Please copy every line below that contains the string "rotated".
#### Dataset ####
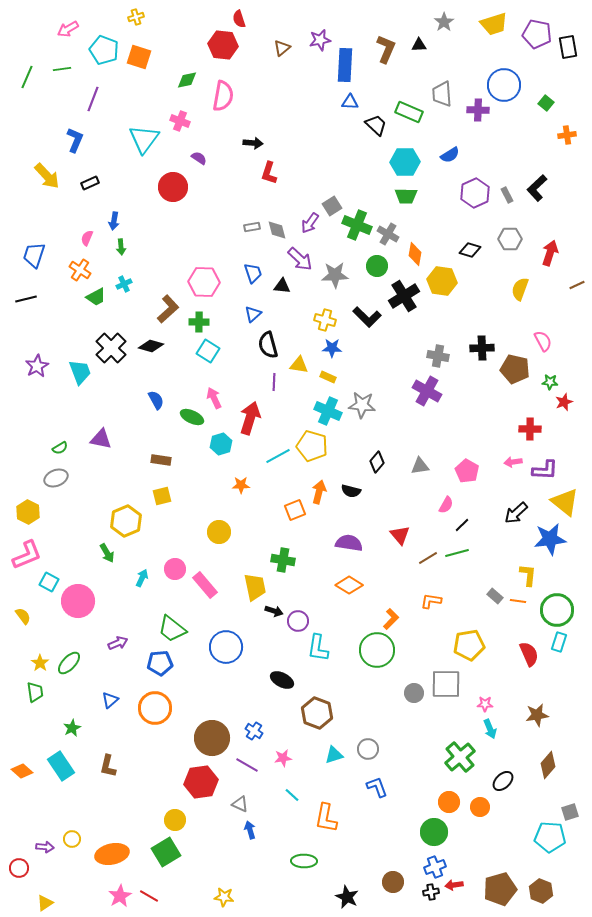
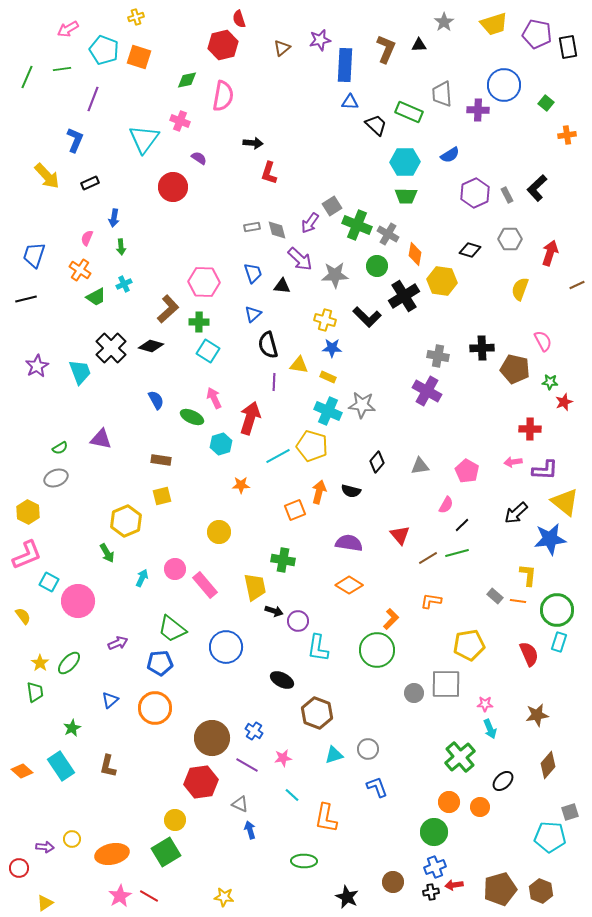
red hexagon at (223, 45): rotated 20 degrees counterclockwise
blue arrow at (114, 221): moved 3 px up
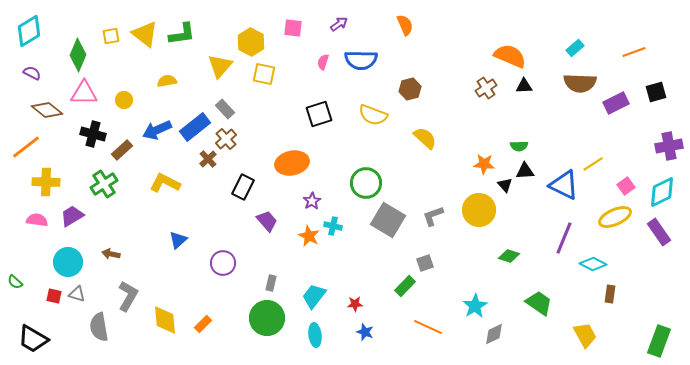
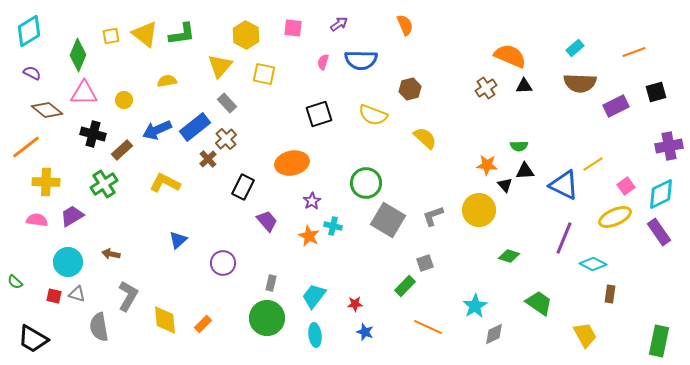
yellow hexagon at (251, 42): moved 5 px left, 7 px up
purple rectangle at (616, 103): moved 3 px down
gray rectangle at (225, 109): moved 2 px right, 6 px up
orange star at (484, 164): moved 3 px right, 1 px down
cyan diamond at (662, 192): moved 1 px left, 2 px down
green rectangle at (659, 341): rotated 8 degrees counterclockwise
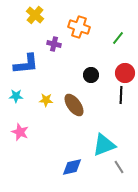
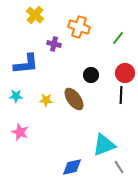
brown ellipse: moved 6 px up
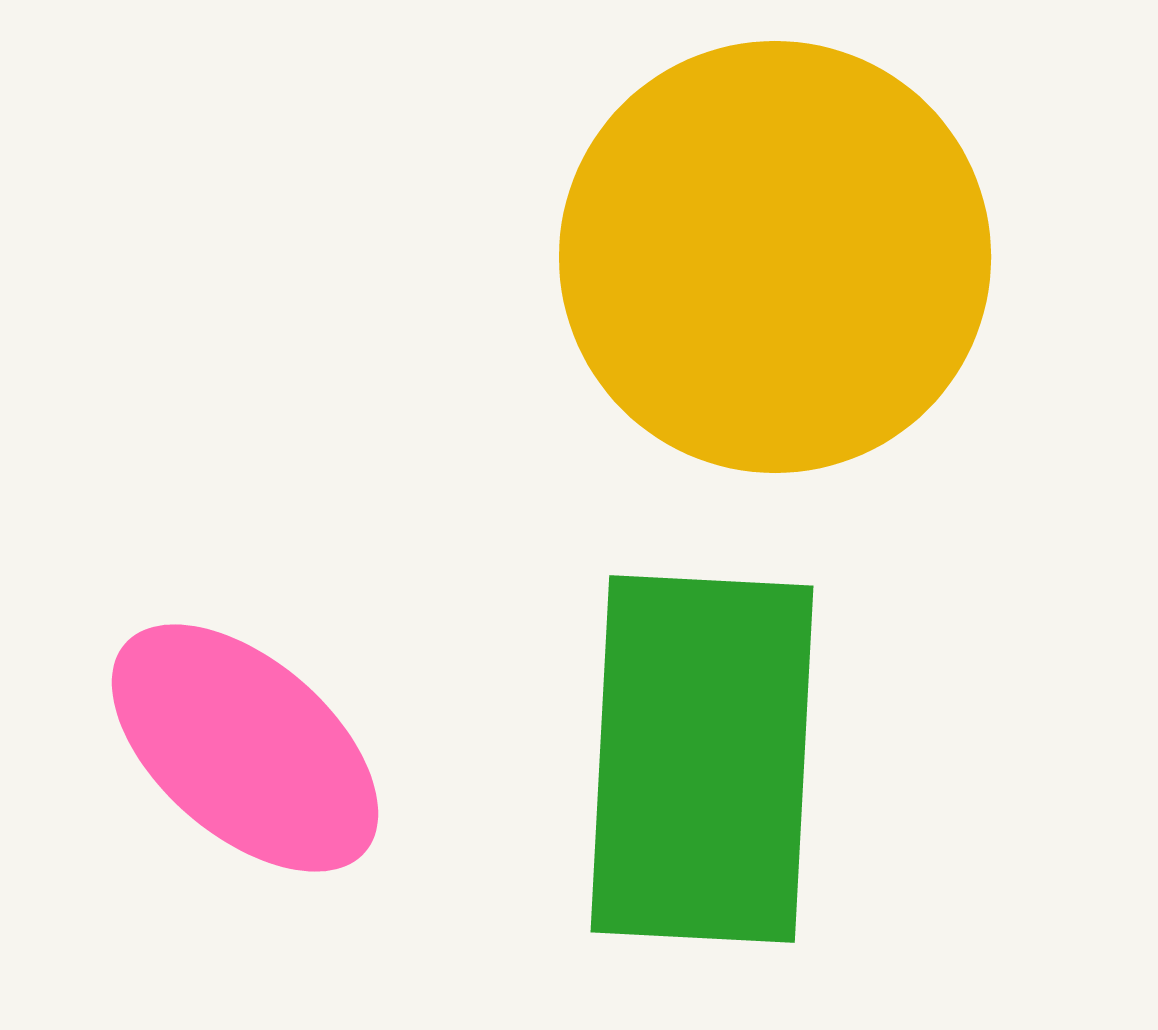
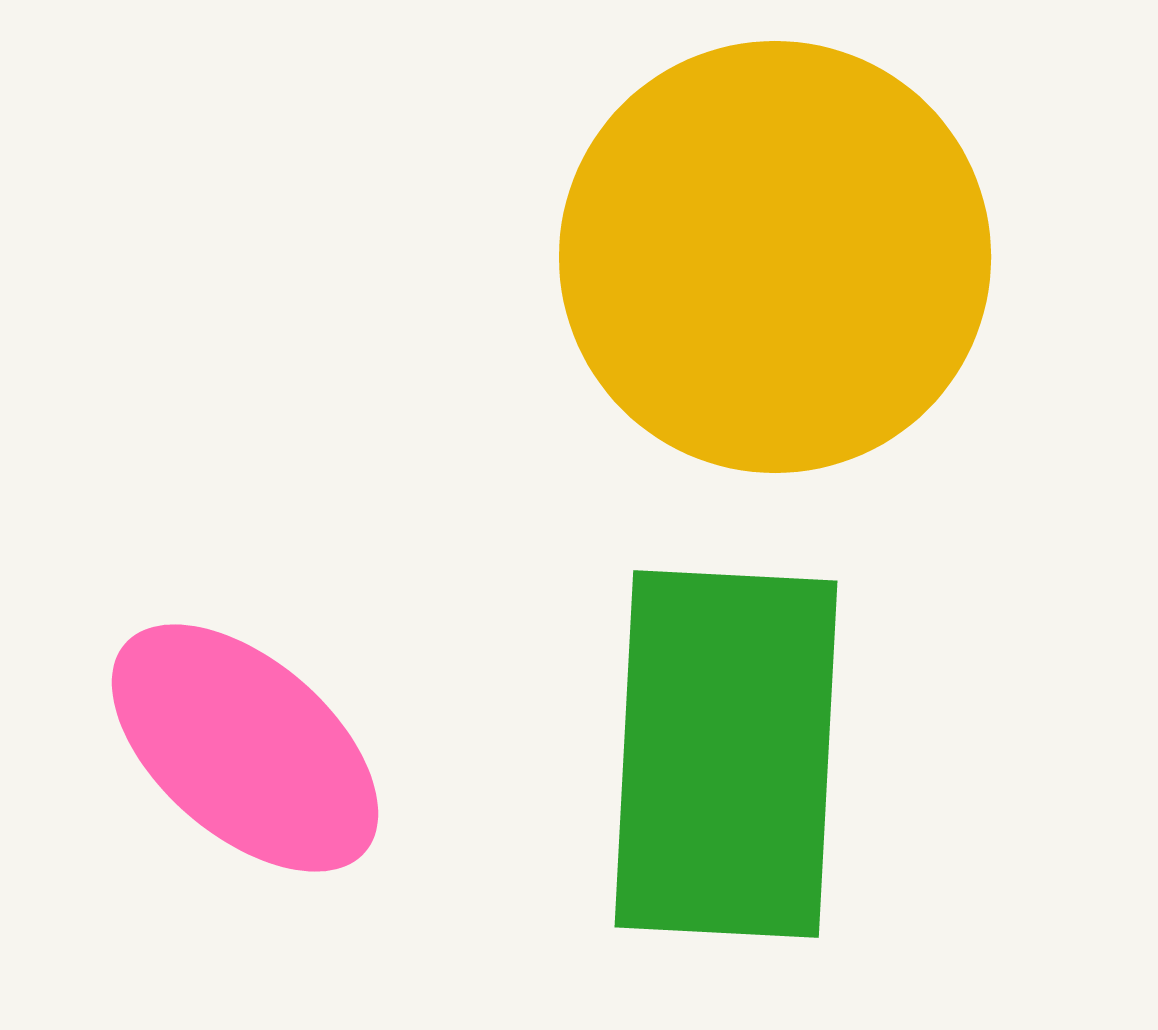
green rectangle: moved 24 px right, 5 px up
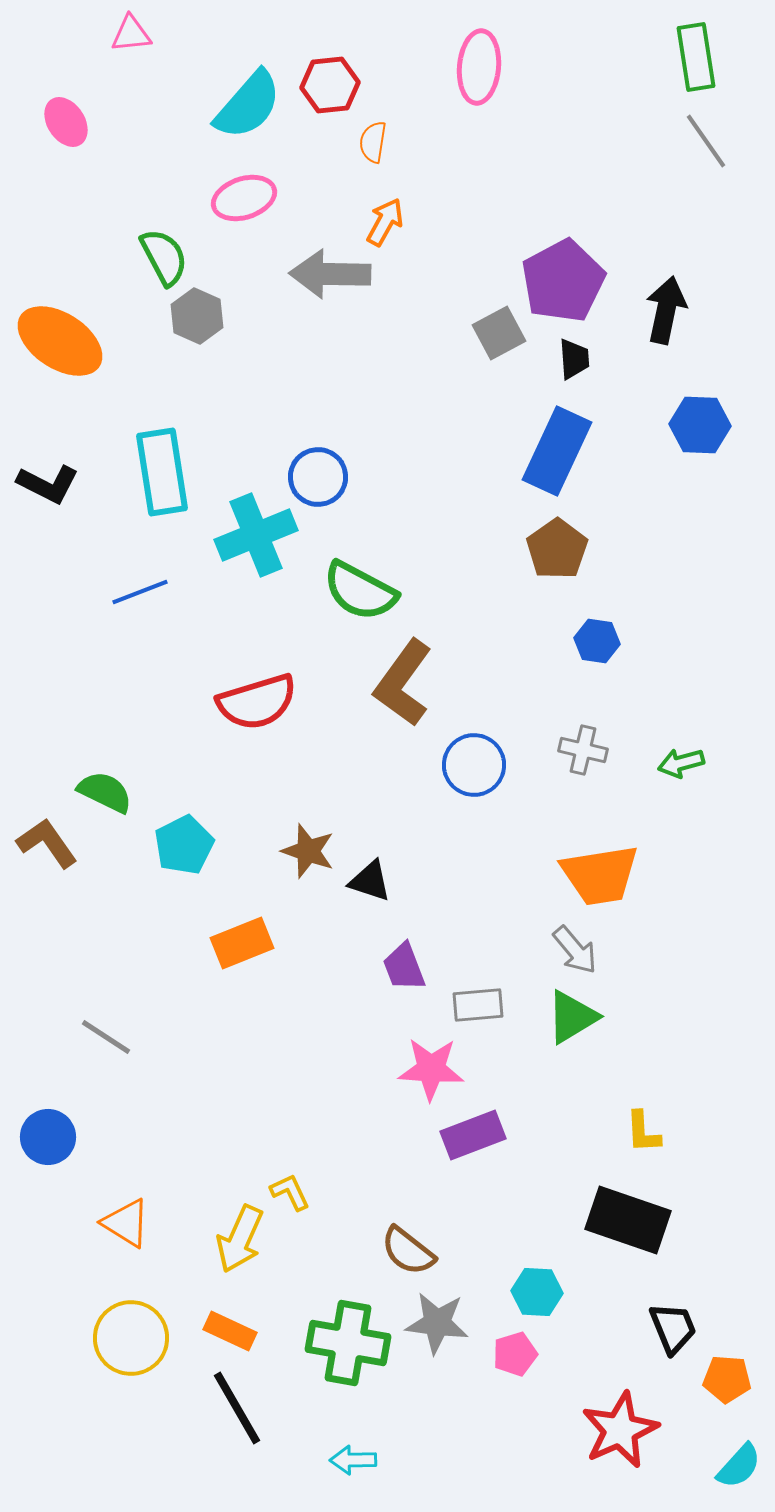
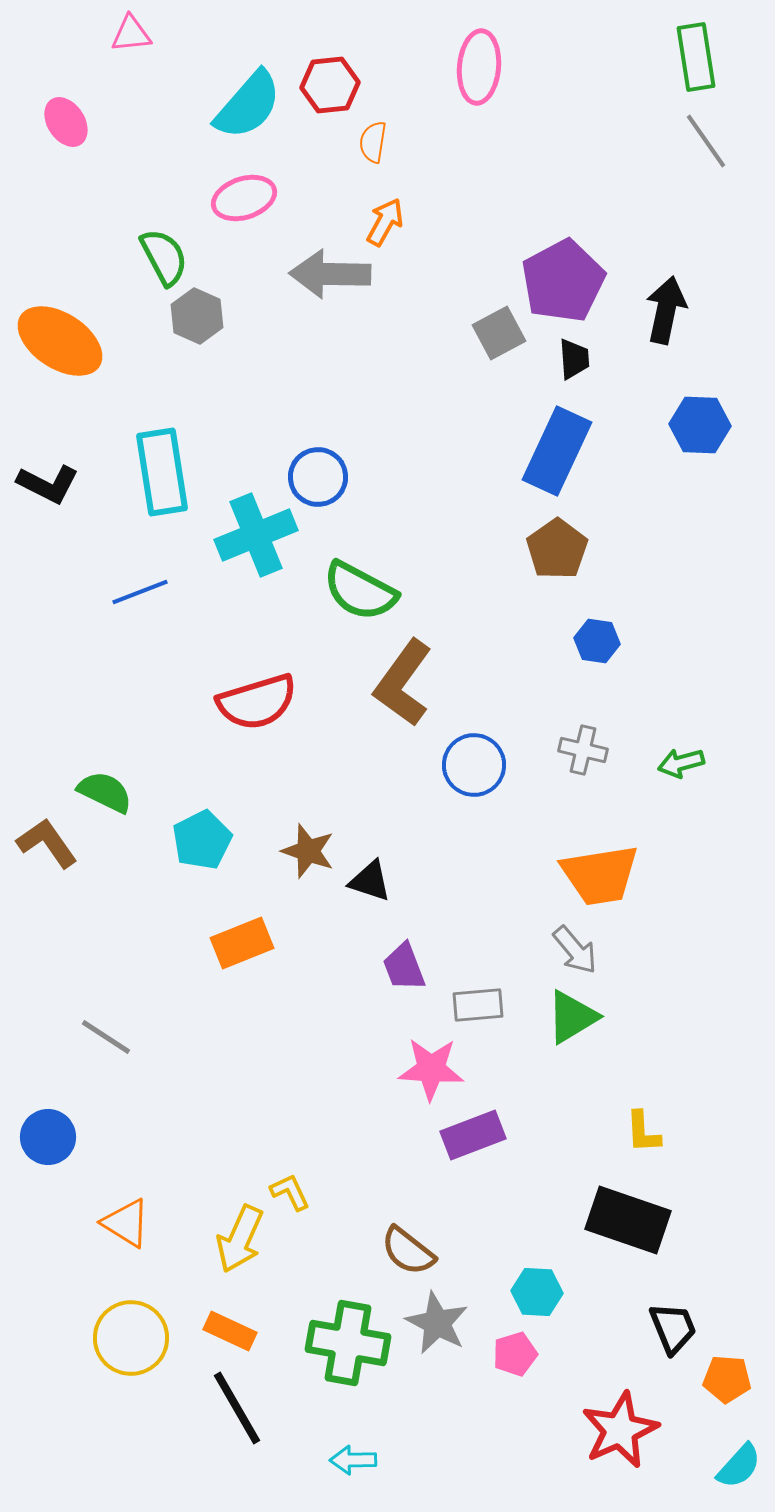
cyan pentagon at (184, 845): moved 18 px right, 5 px up
gray star at (437, 1323): rotated 20 degrees clockwise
####
(Response area)
red hexagon at (223, 45): rotated 20 degrees counterclockwise
green rectangle at (659, 341): rotated 8 degrees counterclockwise
gray star at (437, 1323): rotated 20 degrees clockwise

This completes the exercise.